[Extracted records]
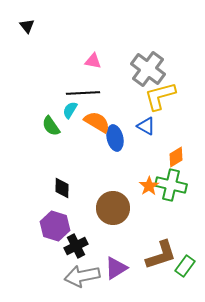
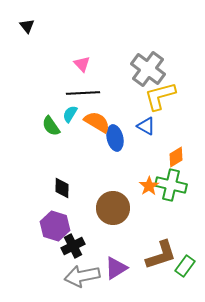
pink triangle: moved 11 px left, 3 px down; rotated 36 degrees clockwise
cyan semicircle: moved 4 px down
black cross: moved 3 px left
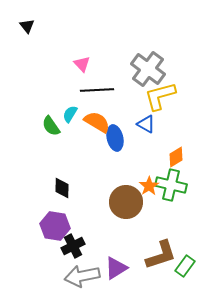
black line: moved 14 px right, 3 px up
blue triangle: moved 2 px up
brown circle: moved 13 px right, 6 px up
purple hexagon: rotated 8 degrees counterclockwise
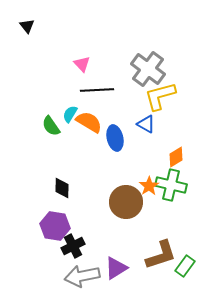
orange semicircle: moved 8 px left
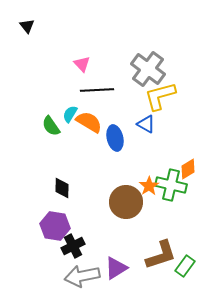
orange diamond: moved 12 px right, 12 px down
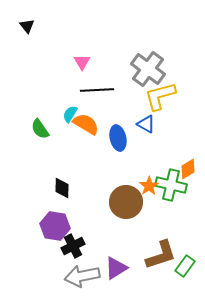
pink triangle: moved 2 px up; rotated 12 degrees clockwise
orange semicircle: moved 3 px left, 2 px down
green semicircle: moved 11 px left, 3 px down
blue ellipse: moved 3 px right
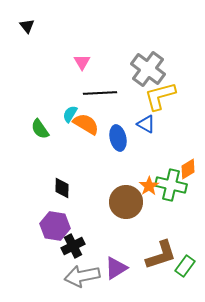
black line: moved 3 px right, 3 px down
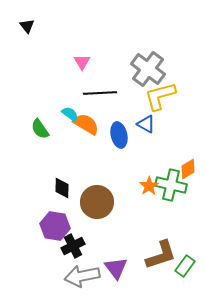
cyan semicircle: rotated 96 degrees clockwise
blue ellipse: moved 1 px right, 3 px up
brown circle: moved 29 px left
purple triangle: rotated 35 degrees counterclockwise
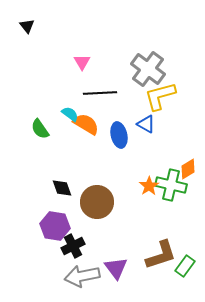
black diamond: rotated 20 degrees counterclockwise
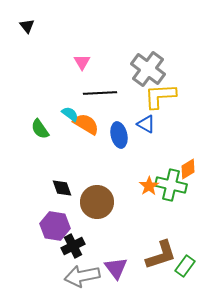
yellow L-shape: rotated 12 degrees clockwise
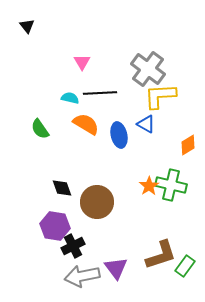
cyan semicircle: moved 16 px up; rotated 24 degrees counterclockwise
orange diamond: moved 24 px up
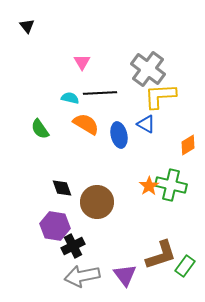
purple triangle: moved 9 px right, 7 px down
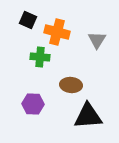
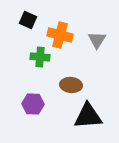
orange cross: moved 3 px right, 3 px down
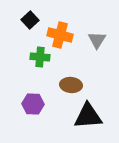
black square: moved 2 px right; rotated 24 degrees clockwise
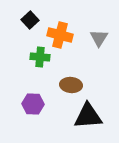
gray triangle: moved 2 px right, 2 px up
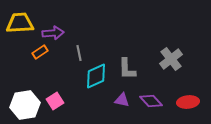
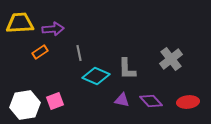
purple arrow: moved 4 px up
cyan diamond: rotated 48 degrees clockwise
pink square: rotated 12 degrees clockwise
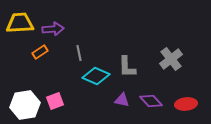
gray L-shape: moved 2 px up
red ellipse: moved 2 px left, 2 px down
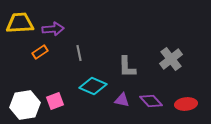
cyan diamond: moved 3 px left, 10 px down
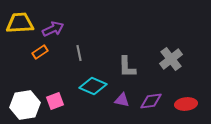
purple arrow: rotated 20 degrees counterclockwise
purple diamond: rotated 55 degrees counterclockwise
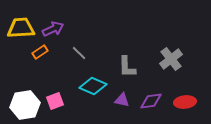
yellow trapezoid: moved 1 px right, 5 px down
gray line: rotated 35 degrees counterclockwise
red ellipse: moved 1 px left, 2 px up
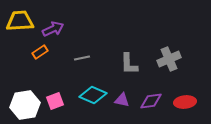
yellow trapezoid: moved 1 px left, 7 px up
gray line: moved 3 px right, 5 px down; rotated 56 degrees counterclockwise
gray cross: moved 2 px left; rotated 15 degrees clockwise
gray L-shape: moved 2 px right, 3 px up
cyan diamond: moved 9 px down
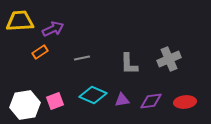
purple triangle: rotated 21 degrees counterclockwise
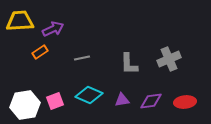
cyan diamond: moved 4 px left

=== Request ===
Lay out the records as a numbered list, starting with the line that contains "black line: moved 3 px right, 3 px down" and running through the last line of the records, with both included. Leave out blank lines and the pictures.

=== The reply ===
1. black line: moved 3 px right, 3 px down
2. cyan semicircle: rotated 96 degrees clockwise
3. blue ellipse: moved 1 px right, 3 px up
4. brown circle: moved 29 px left
5. purple triangle: rotated 35 degrees counterclockwise
6. black diamond: rotated 20 degrees counterclockwise
7. yellow L-shape: rotated 12 degrees clockwise
8. cyan semicircle: moved 16 px up; rotated 24 degrees counterclockwise
9. orange diamond: moved 24 px up
10. purple triangle: moved 9 px right, 7 px down
11. orange cross: moved 3 px right, 3 px down
12. black square: moved 2 px right; rotated 24 degrees clockwise
13. gray triangle: moved 2 px right, 2 px up
14. purple arrow: moved 4 px up
15. cyan diamond: rotated 48 degrees clockwise
16. pink square: rotated 12 degrees clockwise
17. gray L-shape: moved 2 px up
18. red ellipse: moved 2 px left, 2 px down
19. cyan diamond: moved 3 px left, 10 px down
20. purple arrow: rotated 20 degrees counterclockwise
21. purple diamond: rotated 55 degrees counterclockwise
22. yellow trapezoid: moved 1 px right, 5 px down
23. gray line: rotated 35 degrees counterclockwise
24. red ellipse: moved 1 px left, 2 px up
25. yellow trapezoid: moved 1 px left, 7 px up
26. gray line: moved 3 px right, 5 px down; rotated 56 degrees counterclockwise
27. gray cross: moved 2 px left; rotated 15 degrees clockwise
28. gray L-shape: moved 2 px right, 3 px up
29. cyan diamond: moved 9 px down
30. purple triangle: rotated 21 degrees counterclockwise
31. cyan diamond: moved 4 px left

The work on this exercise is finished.